(Data under study)

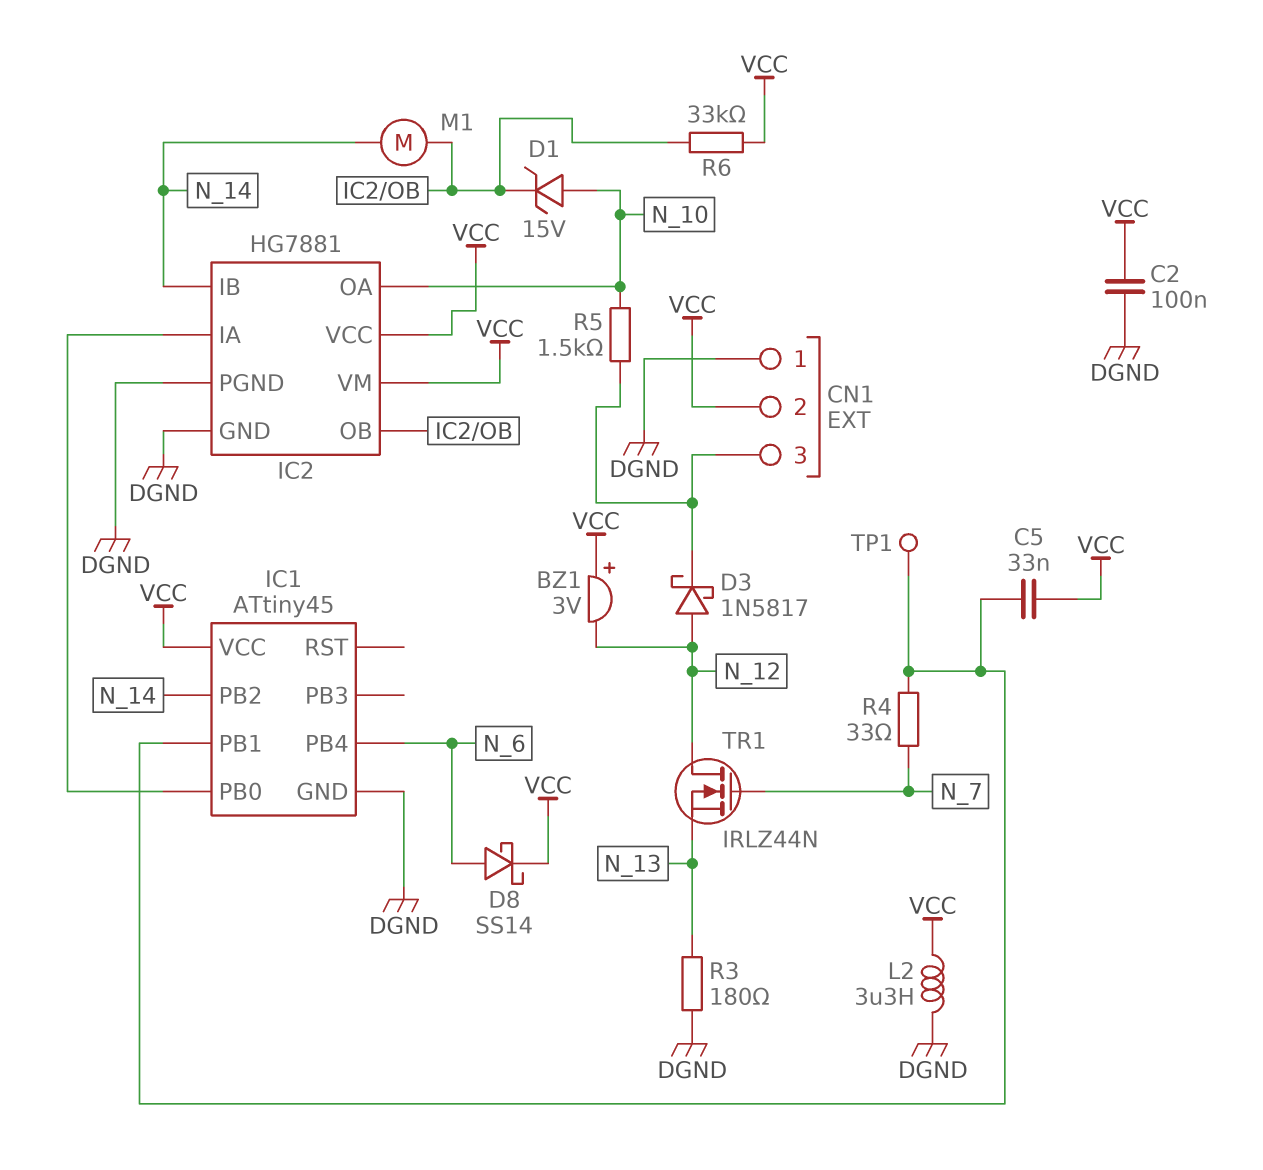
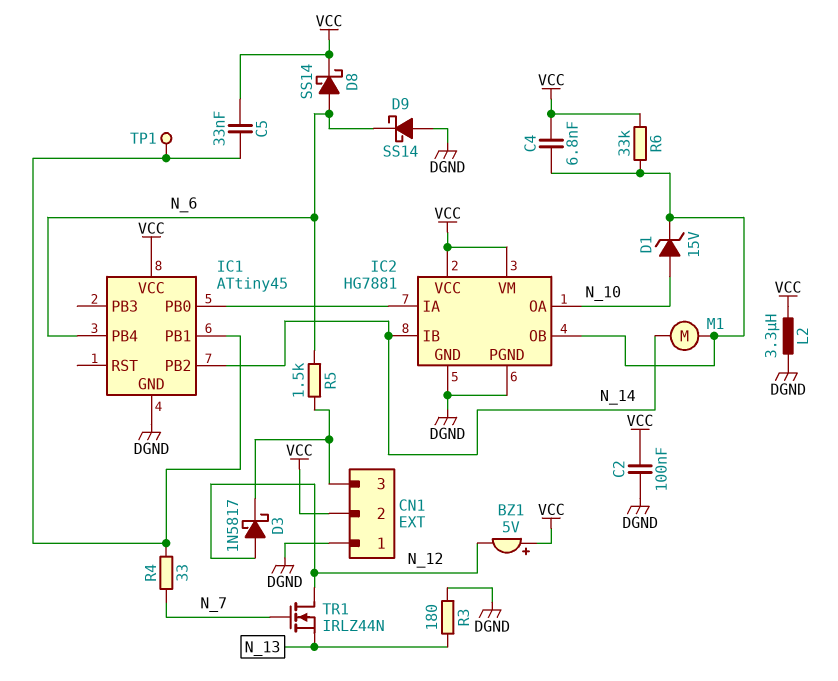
BZ1: buzzer 3V (plus VCC, minus N_12) -> buzzer 5V (plus VCC, minus N_12)
C4: none -> 6.8nF (IC2/OB, VCC)
D9: none -> schottky SS14 (A DGND, K N_6)
R5: 1.5k (CN1/3, N_10) -> 1.5k (CN1/3, N_6)

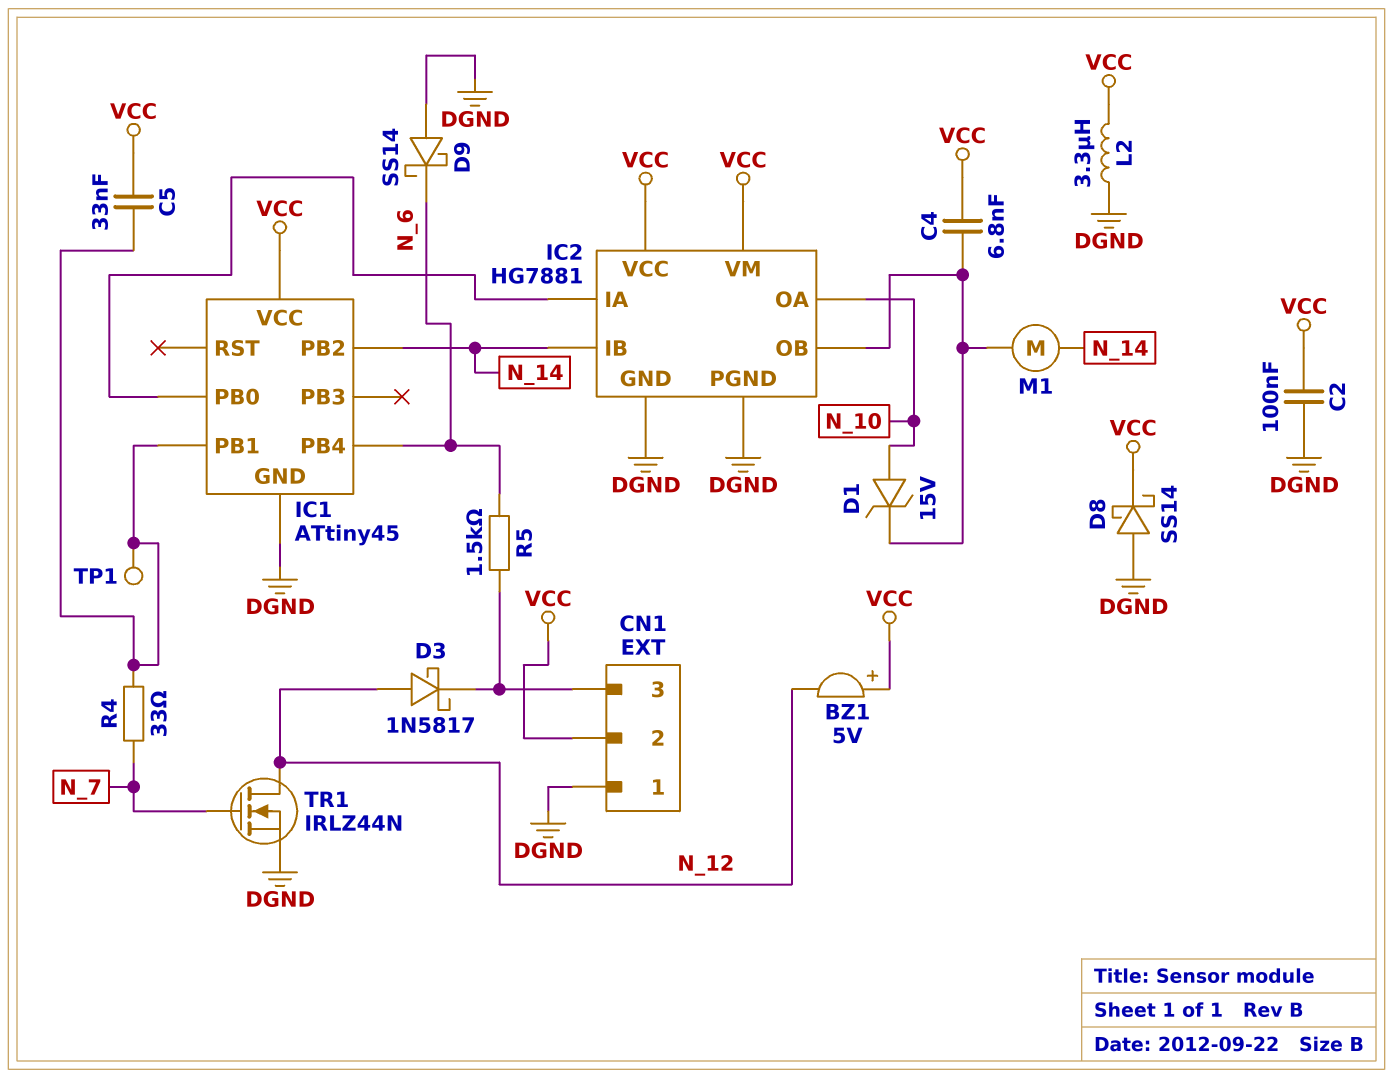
D8: schottky SS14 (A N_6, K VCC) -> schottky SS14 (A DGND, K VCC)
R3: 180 (DGND, N_13) -> none
R6: 33k (IC2/OB, VCC) -> none
TR1: NMOS IRLZ44N (G N_7, D N_12, S N_13) -> NMOS IRLZ44N (G N_7, D N_12, S DGND)

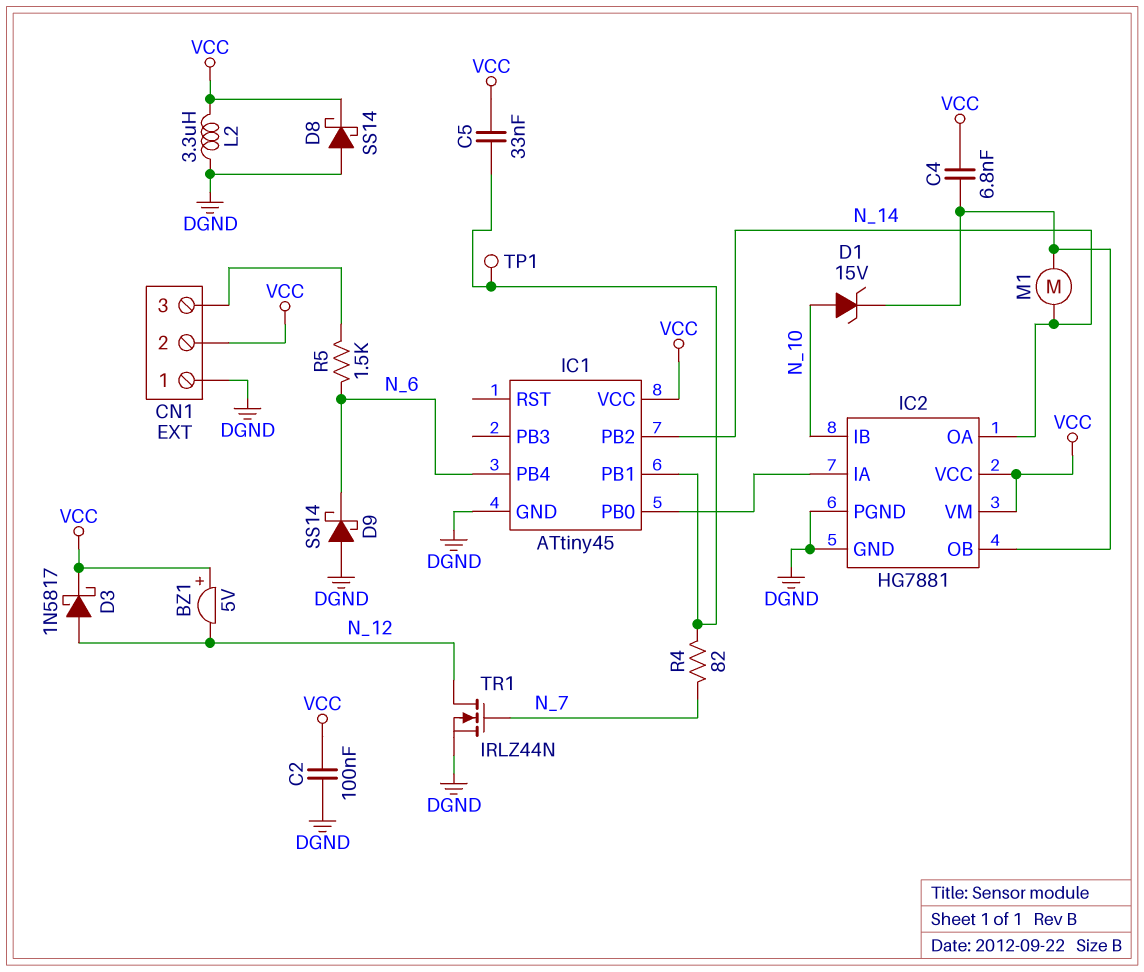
D3: schottky 1N5817 (A N_12, K CN1/3) -> schottky 1N5817 (A N_12, K VCC)
IC2 pin IB: N_14 -> N_10
IC2 pin OA: N_10 -> N_14
R4: 33 (IC1/PB1, N_7) -> 82 (IC1/PB1, N_7)

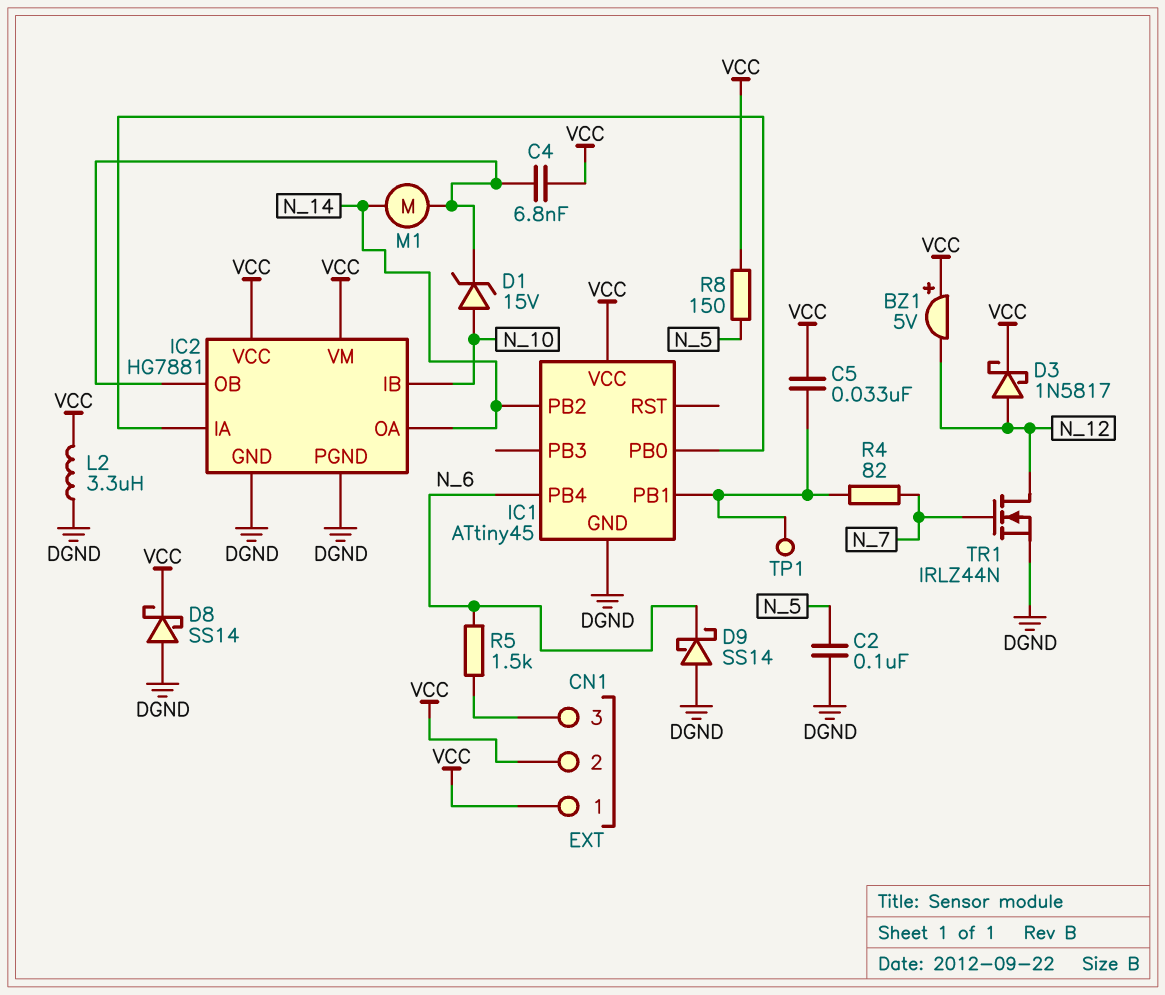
C2: 100nF (DGND, VCC) -> 100nF (DGND, N_5)
CN1 pin 1: DGND -> VCC
R8: none -> 150 (N_5, VCC)

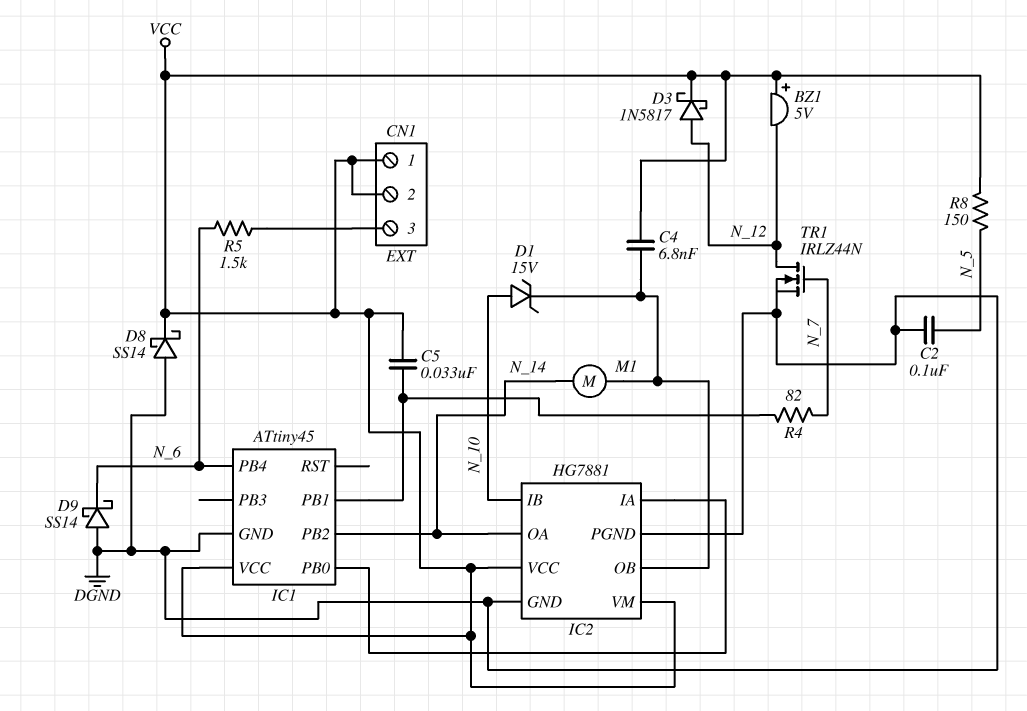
L2: 3.3uH (DGND, VCC) -> none
TP1: test point (IC1/PB1) -> none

(End Data under study)

- Assigned task
Given the data above, which lines hold the string "DGND"? Return them.

- Finished task
D9: none -> schottky SS14 (A DGND, K N_6)
D8: schottky SS14 (A N_6, K VCC) -> schottky SS14 (A DGND, K VCC)
R3: 180 (DGND, N_13) -> none
TR1: NMOS IRLZ44N (G N_7, D N_12, S N_13) -> NMOS IRLZ44N (G N_7, D N_12, S DGND)
C2: 100nF (DGND, VCC) -> 100nF (DGND, N_5)
CN1 pin 1: DGND -> VCC
L2: 3.3uH (DGND, VCC) -> none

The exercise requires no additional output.